▶ **PROBLEM DETAILS**
Reproduce each of the rows below word for word, leaving out the pictures.

▶ **RECORD EXTRACTS**
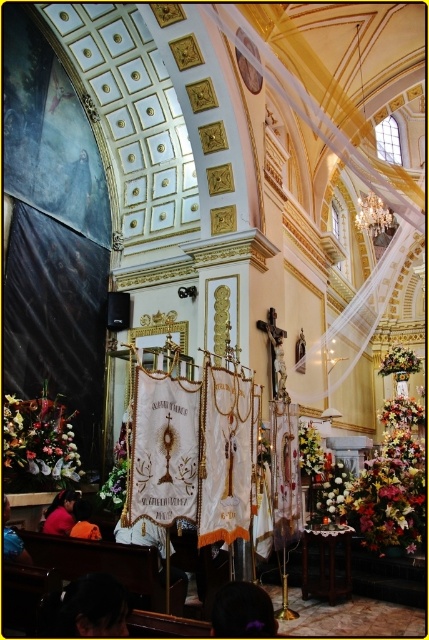
You are a visitor standing at the entrance of the grand church and see the floral bouquet at lower left and the green leafy plant at center. Which object is closer to you?

The floral bouquet at lower left is closer to you since it is only 21.28 meters away from the green leafy plant at center, implying it is nearer to the entrance.

You are standing in the grand church and notice both the green leafy plant at center and the floral bouquet at center. Which one appears nearer to you?

The green leafy plant at center is closer to the viewer than the floral bouquet at center.

You are attending a ceremony in the church and notice the floral bouquet at lower left and the green leafy plant at center. Which of these two items is positioned higher from the ground?

The floral bouquet at lower left is located above the green leafy plant at center, so it is positioned higher from the ground.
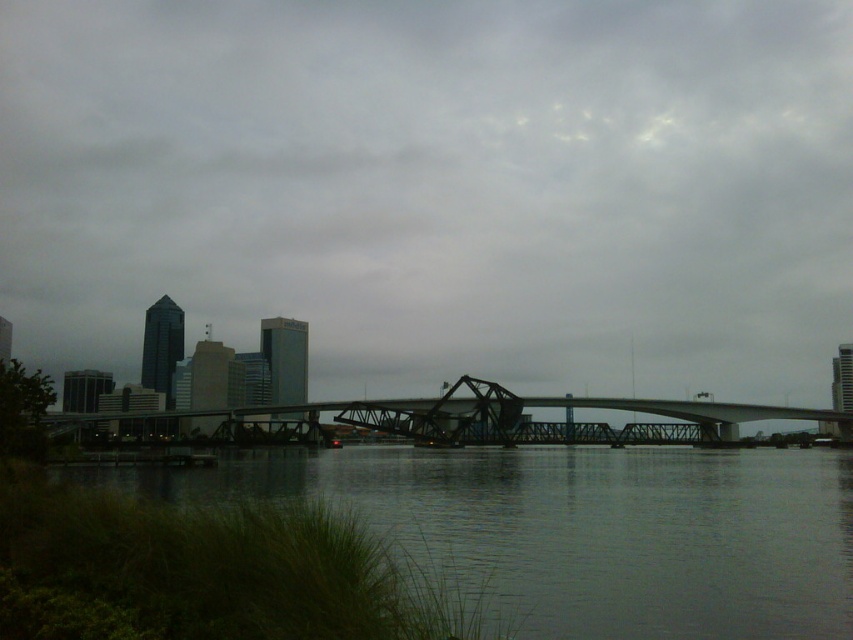
Can you confirm if matte gray bridge at center is shorter than steel bridge at center?

Incorrect, matte gray bridge at center's height does not fall short of steel bridge at center's.

Does matte gray bridge at center have a lesser width compared to steel bridge at center?

No, matte gray bridge at center is not thinner than steel bridge at center.

Measure the distance between point (578, 116) and camera.

The distance of point (578, 116) from camera is 469.75 meters.

Locate an element on the screen. This screenshot has height=640, width=853. matte gray bridge at center is located at coordinates (438, 188).

Identify the location of dark water at lower left. (577, 531).

Can you confirm if dark water at lower left is wider than steel bridge at center?

In fact, dark water at lower left might be narrower than steel bridge at center.

Does point (566, 579) come behind point (460, 419)?

No.

Identify the location of dark water at lower left. (577, 531).

Looking at this image, which is below, matte gray bridge at center or dark water at lower left?

dark water at lower left

Who is more forward, (215, 92) or (668, 632)?

Positioned in front is point (668, 632).

Which is behind, point (387, 83) or point (759, 449)?

Positioned behind is point (387, 83).

Identify the location of matte gray bridge at center. This screenshot has height=640, width=853. (438, 188).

▶ **ANSWER SPACE**
You are a visitor standing at the entrance of the grand church and see the floral bouquet at lower left and the green leafy plant at center. Which object is closer to you?

The floral bouquet at lower left is closer to you since it is only 21.28 meters away from the green leafy plant at center, implying it is nearer to the entrance.

You are standing in the grand church and notice both the green leafy plant at center and the floral bouquet at center. Which one appears nearer to you?

The green leafy plant at center is closer to the viewer than the floral bouquet at center.

You are attending a ceremony in the church and notice the floral bouquet at lower left and the green leafy plant at center. Which of these two items is positioned higher from the ground?

The floral bouquet at lower left is located above the green leafy plant at center, so it is positioned higher from the ground.
Can you confirm if matte gray bridge at center is shorter than steel bridge at center?

Incorrect, matte gray bridge at center's height does not fall short of steel bridge at center's.

Does matte gray bridge at center have a lesser width compared to steel bridge at center?

No, matte gray bridge at center is not thinner than steel bridge at center.

Measure the distance between point (578, 116) and camera.

The distance of point (578, 116) from camera is 469.75 meters.

Locate an element on the screen. This screenshot has height=640, width=853. matte gray bridge at center is located at coordinates (438, 188).

Identify the location of dark water at lower left. (577, 531).

Can you confirm if dark water at lower left is wider than steel bridge at center?

In fact, dark water at lower left might be narrower than steel bridge at center.

Does point (566, 579) come behind point (460, 419)?

No.

Identify the location of dark water at lower left. (577, 531).

Looking at this image, which is below, matte gray bridge at center or dark water at lower left?

dark water at lower left

Who is more forward, (215, 92) or (668, 632)?

Positioned in front is point (668, 632).

Which is behind, point (387, 83) or point (759, 449)?

Positioned behind is point (387, 83).

Identify the location of matte gray bridge at center. This screenshot has height=640, width=853. (438, 188).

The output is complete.